* Your objective *
Everything in the listing below needs restating exactly, apart from the pictures.

-- Exercise data follows --

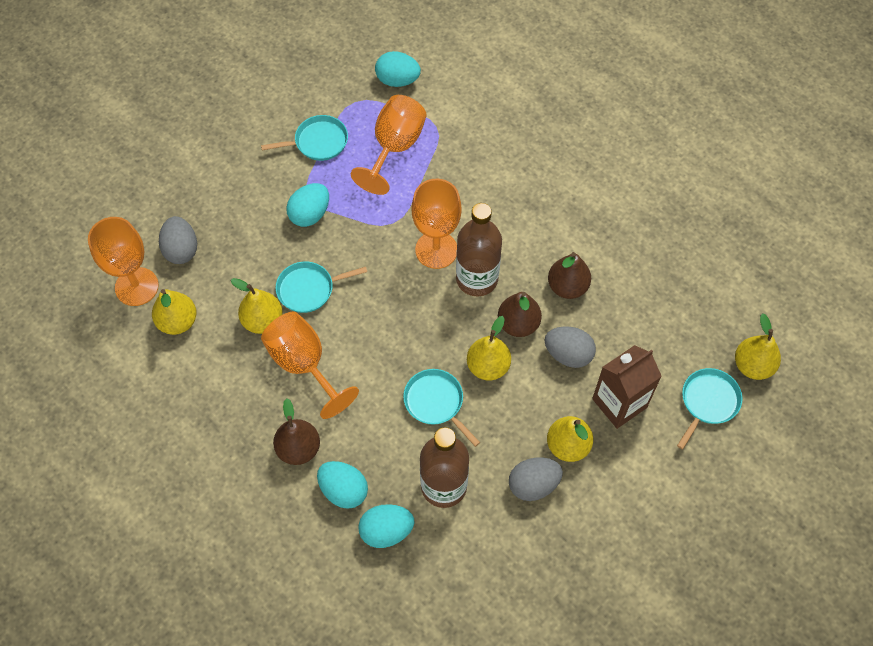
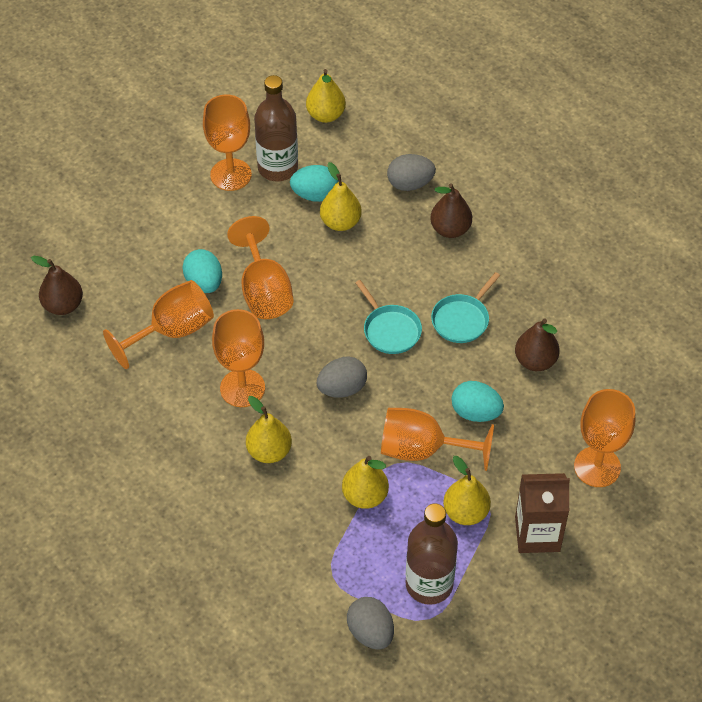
orange goblet: 4 -> 6
turquoise egg: 4 -> 3
turquoise pan: 4 -> 2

-- Exercise data concluded --

* Finished task *
orange goblet: 4 -> 6
turquoise egg: 4 -> 3
turquoise pan: 4 -> 2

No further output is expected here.